- _INSTRUCTIONS TO FOLLOW_: Your answer must match the records word for word and contain no pictures.

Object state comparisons
_ _ _ _ _ _ _

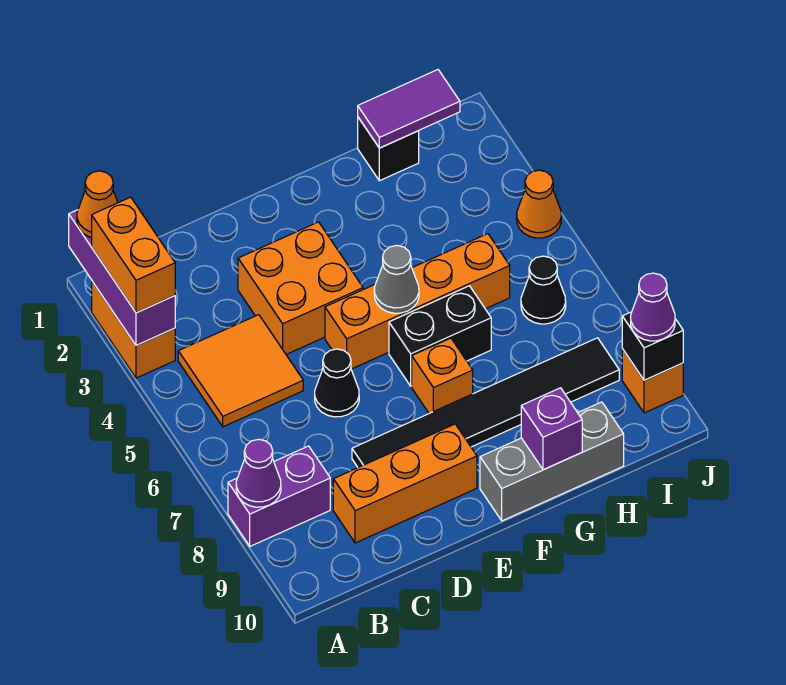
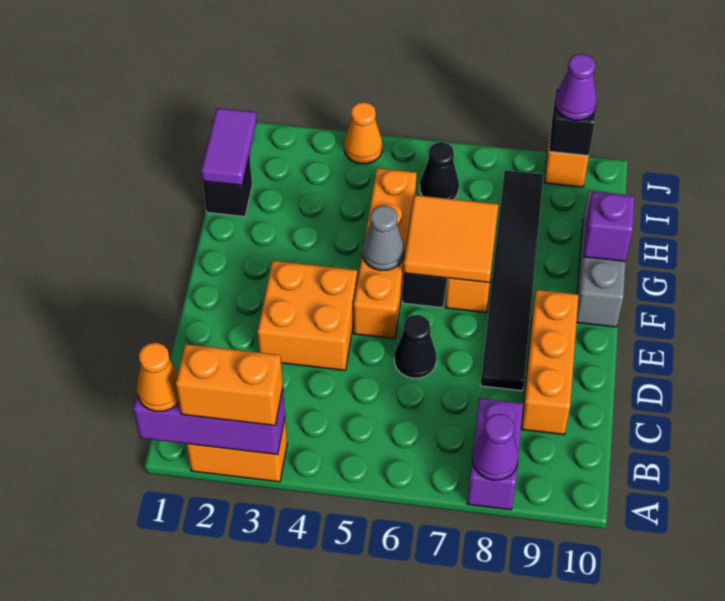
orange tile B4:C5 level 1 -> orange tile F6:G7 level 2

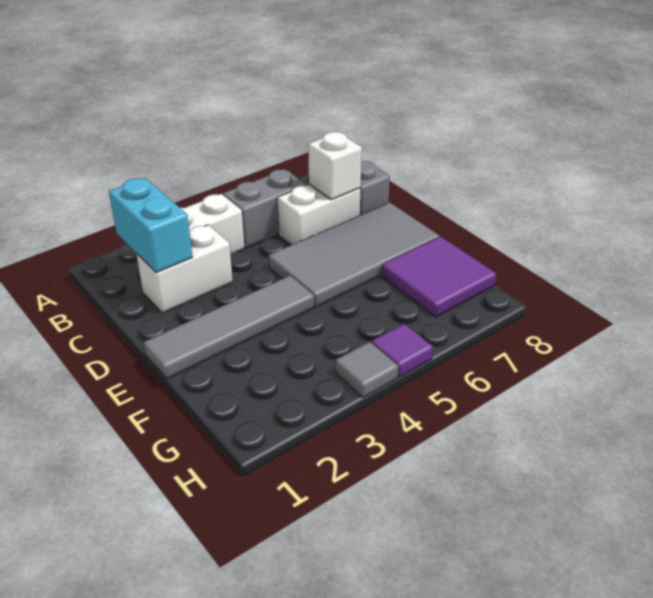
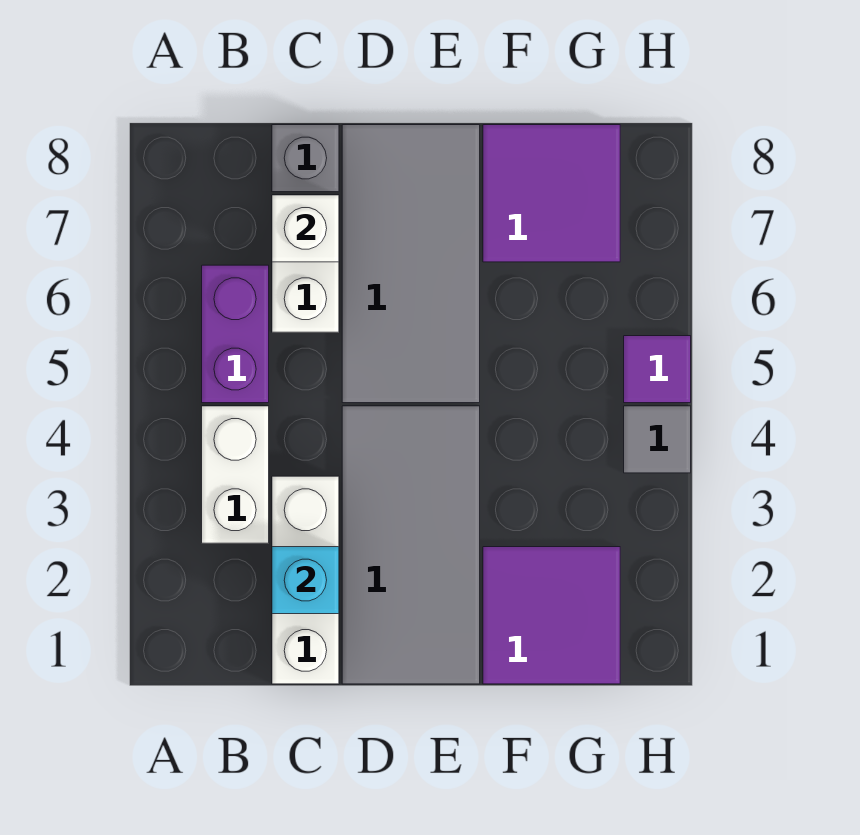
cyan brick B2:C2 level 2 -> cyan brick C2 level 2
grey brick B5:B6 level 1 -> purple brick B5:B6 level 1
white brick C2:C3 level 1 -> white brick C1:C3 level 1
grey tile E1:E4 level 1 -> grey tile D1:E4 level 1
none -> purple tile F1:G2 level 1

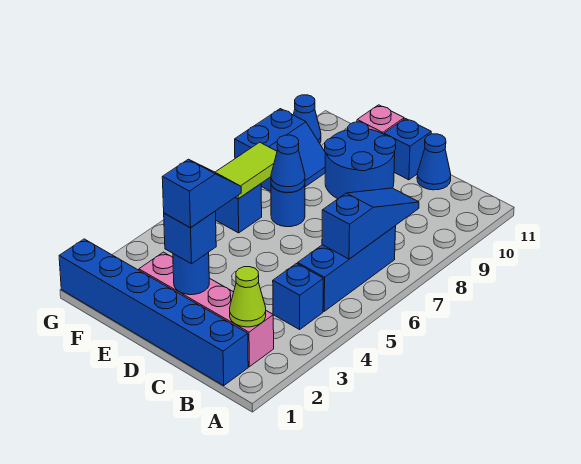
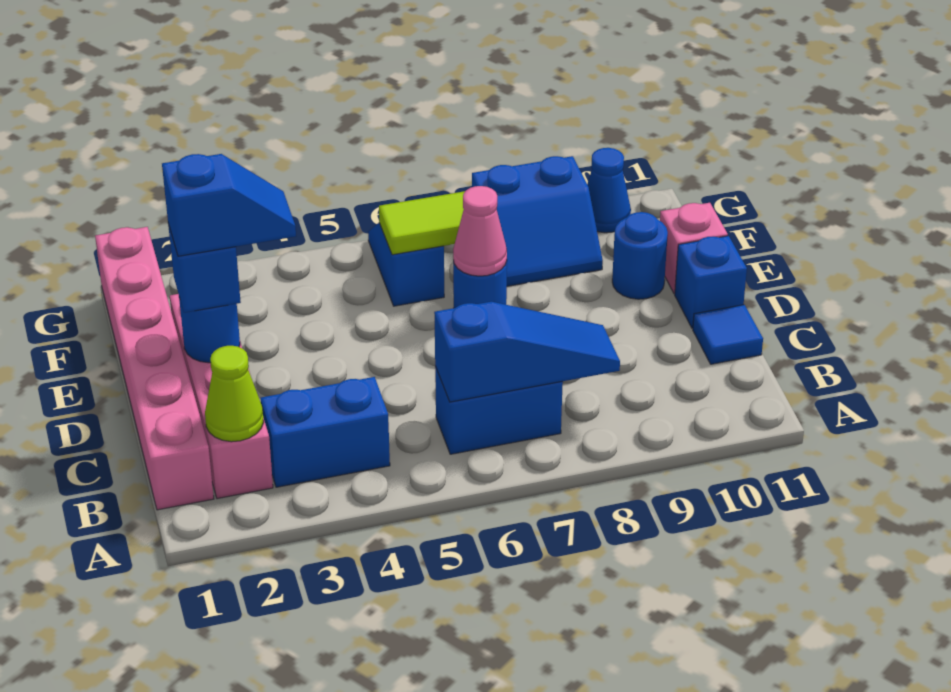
blue brick B1:G1 level 1 -> pink brick B1:G1 level 1
blue brick B4 level 1 -> blue brick B3:B4 level 1
blue brick B5:B7 level 1 -> blue brick B6:B7 level 1
blue cone C11 level 1 -> blue tile C11 level 1
blue round brick D9:E10 level 1 -> blue round brick E10 level 1
blue cone E7 level 2 -> pink cone E7 level 2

_ _ _ _ _ _ _

- _ANSWER FOR THIS EXERCISE_:
orange tile B4:C5 level 1 -> orange tile F6:G7 level 2

cyan brick B2:C2 level 2 -> cyan brick C2 level 2
grey brick B5:B6 level 1 -> purple brick B5:B6 level 1
white brick C2:C3 level 1 -> white brick C1:C3 level 1
grey tile E1:E4 level 1 -> grey tile D1:E4 level 1
none -> purple tile F1:G2 level 1

blue brick B1:G1 level 1 -> pink brick B1:G1 level 1
blue brick B4 level 1 -> blue brick B3:B4 level 1
blue brick B5:B7 level 1 -> blue brick B6:B7 level 1
blue cone C11 level 1 -> blue tile C11 level 1
blue round brick D9:E10 level 1 -> blue round brick E10 level 1
blue cone E7 level 2 -> pink cone E7 level 2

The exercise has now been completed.